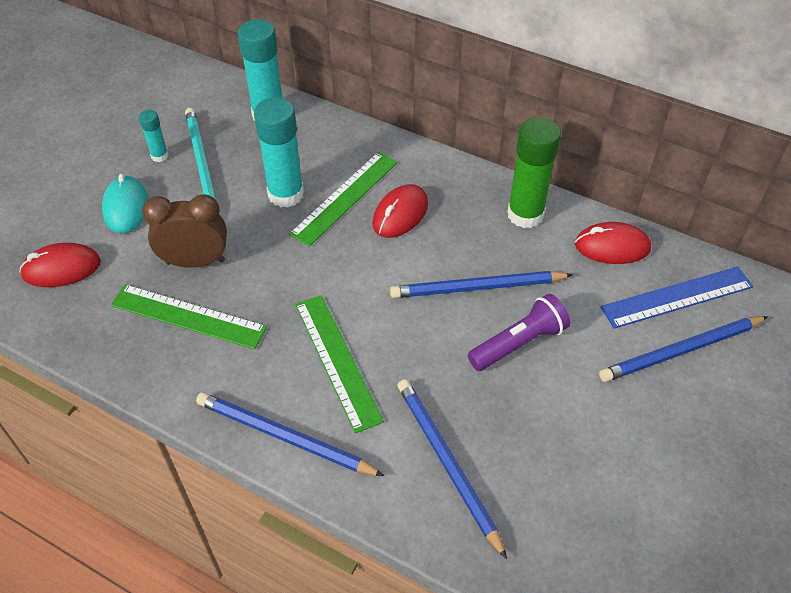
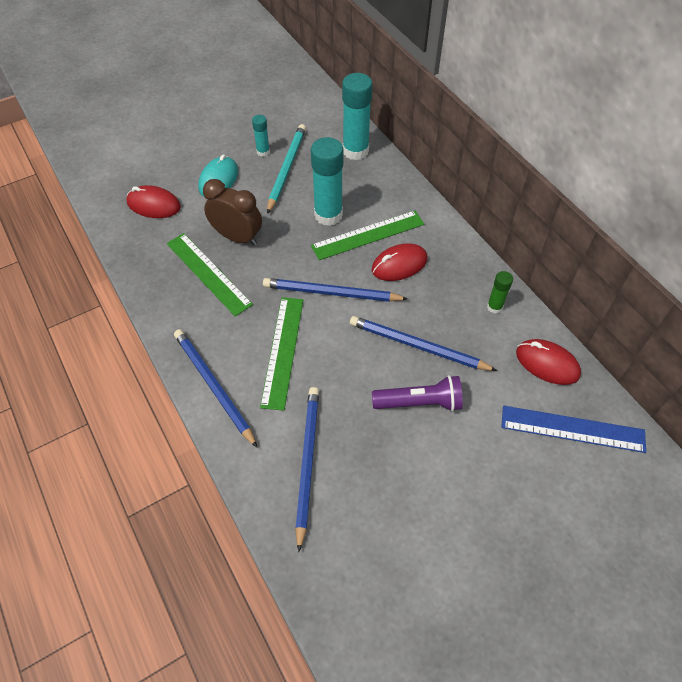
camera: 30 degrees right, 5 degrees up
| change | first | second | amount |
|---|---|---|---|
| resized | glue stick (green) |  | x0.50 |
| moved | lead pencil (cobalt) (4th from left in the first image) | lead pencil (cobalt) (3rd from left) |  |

============================================================

**WHAT THE EXERCISE ASKS**
Can the entries above be repeated exactly, without their pictures?

**REPLY**
camera: 30 degrees right, 5 degrees up
| change | first | second | amount |
|---|---|---|---|
| resized | glue stick (green) |  | x0.50 |
| moved | lead pencil (cobalt) (4th from left in the first image) | lead pencil (cobalt) (3rd from left) |  |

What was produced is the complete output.